▽

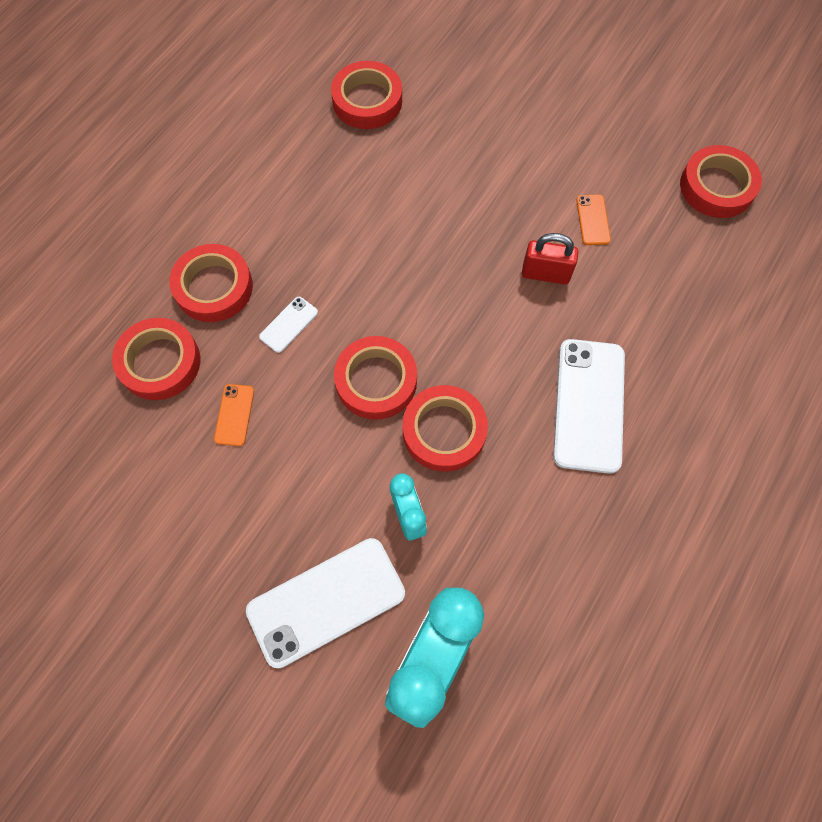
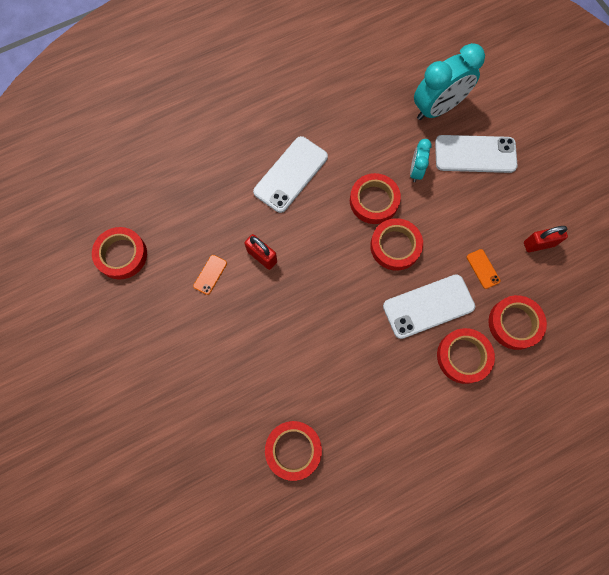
camera: 150 degrees left, 5 degrees up
(163, 498) = (539, 244): none -> red padlock
(234, 415) = (483, 269): orange phone -> orange phone turned 60 degrees counterclockwise
(289, 324) = (428, 306): white phone -> white phone, size x2.16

△

Task brief: Please repeat every line from the listing above exactly as it appears. Drop the pictures.

Solution:
camera: 150 degrees left, 5 degrees up
(163, 498) = (539, 244): none -> red padlock
(234, 415) = (483, 269): orange phone -> orange phone turned 60 degrees counterclockwise
(289, 324) = (428, 306): white phone -> white phone, size x2.16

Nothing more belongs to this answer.